**Object transformation records:**
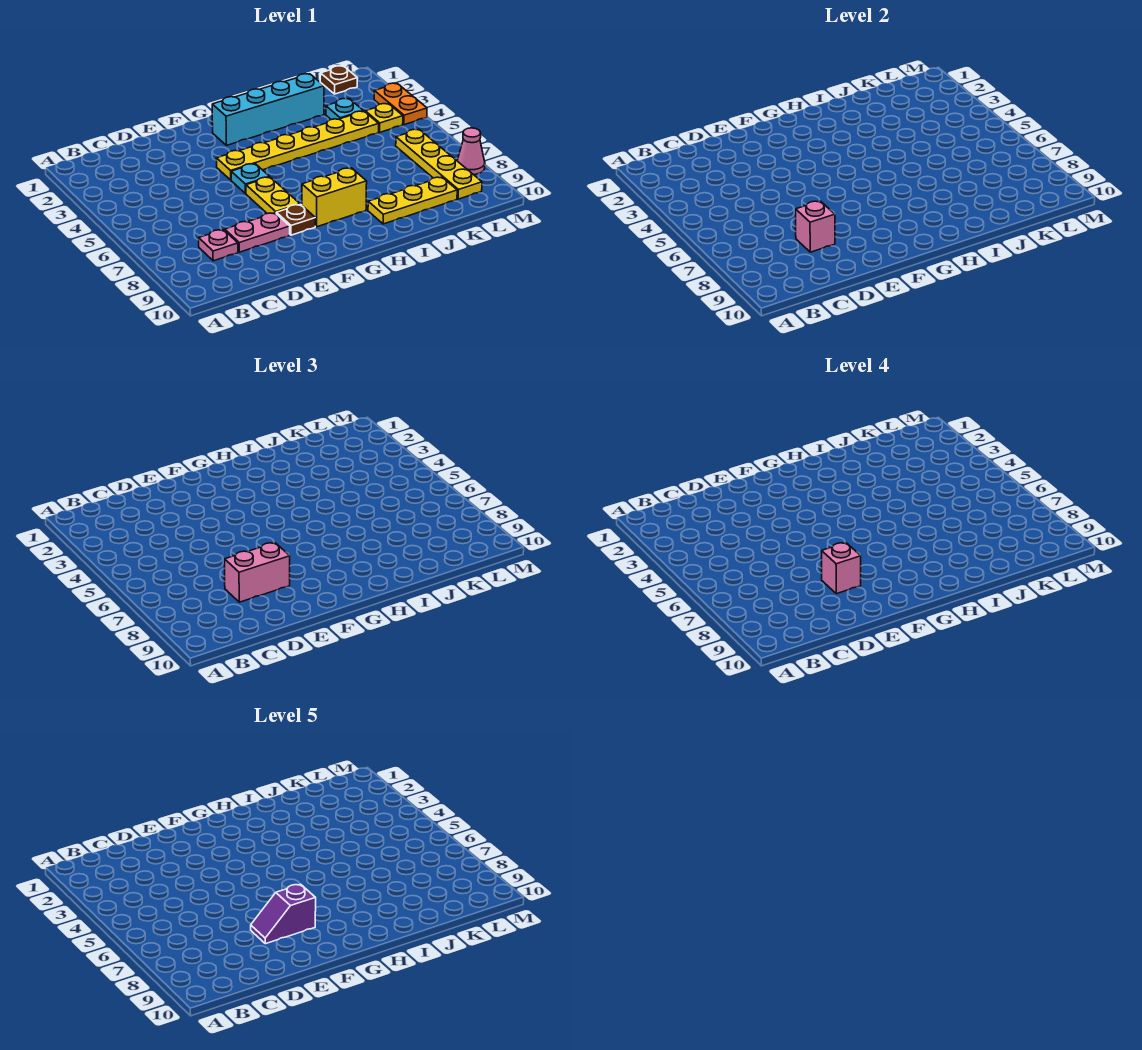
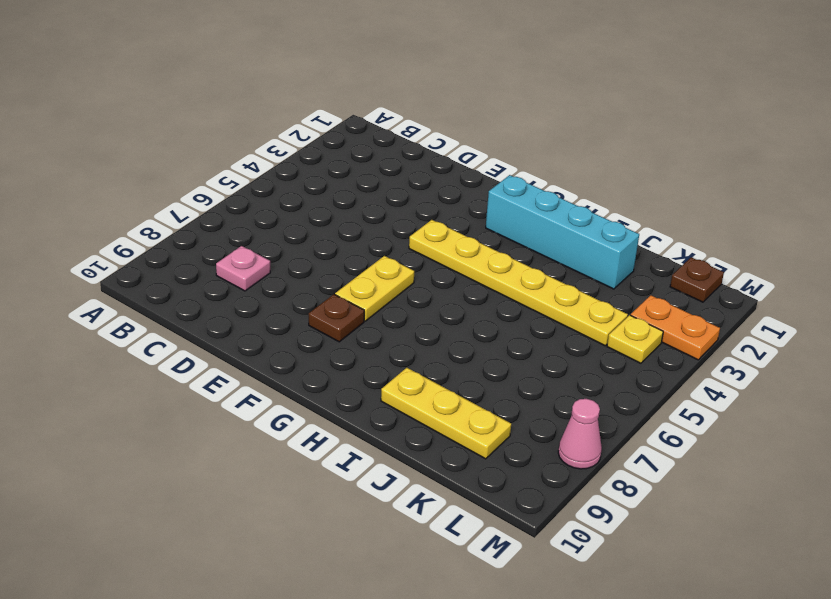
orange plate L3:M3 level 1 -> orange plate M3:M4 level 1
none -> pink plate D8:E8 level 1
none -> cyan plate F5 level 1
none -> yellow brick G8:H8 level 1

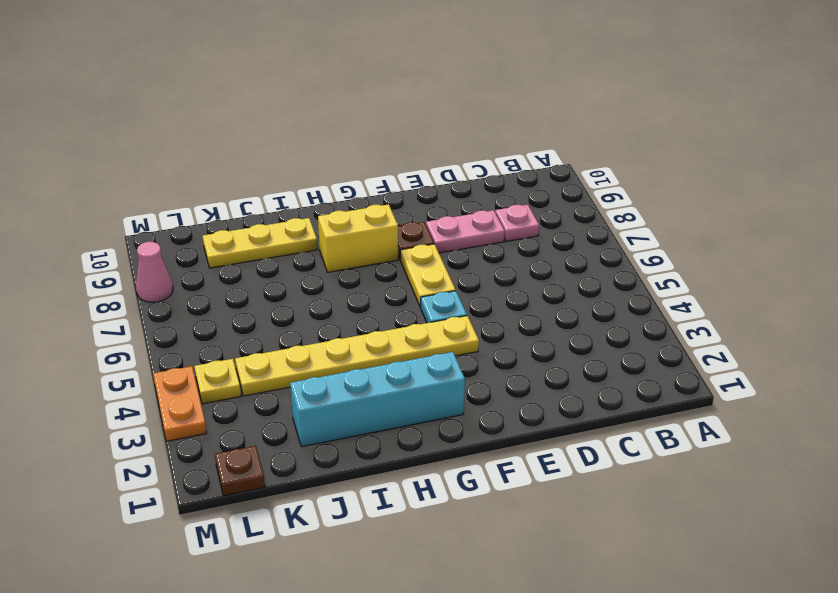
none -> cyan plate K3 level 1
none -> yellow plate L6:L9 level 1
none -> pink brick D8 level 2

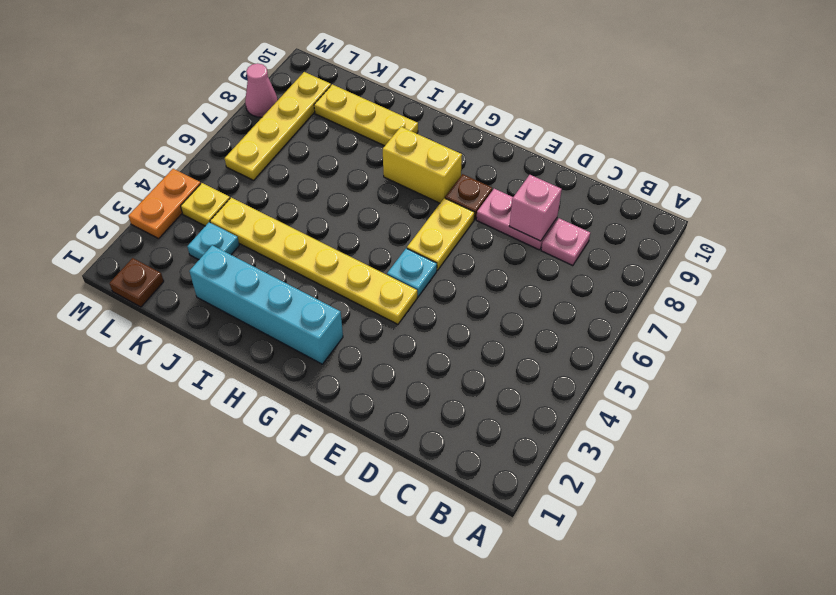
none -> pink brick D8:E8 level 3
none -> pink brick E8 level 4
none -> purple slope E8:F8 level 5 top F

**Work to complete:**
Please reproduce every entry above exactly, but leave out the pictures.

**Task solution:**
orange plate L3:M3 level 1 -> orange plate M3:M4 level 1
none -> pink plate D8:E8 level 1
none -> cyan plate F5 level 1
none -> yellow brick G8:H8 level 1

none -> cyan plate K3 level 1
none -> yellow plate L6:L9 level 1
none -> pink brick D8 level 2

none -> pink brick D8:E8 level 3
none -> pink brick E8 level 4
none -> purple slope E8:F8 level 5 top F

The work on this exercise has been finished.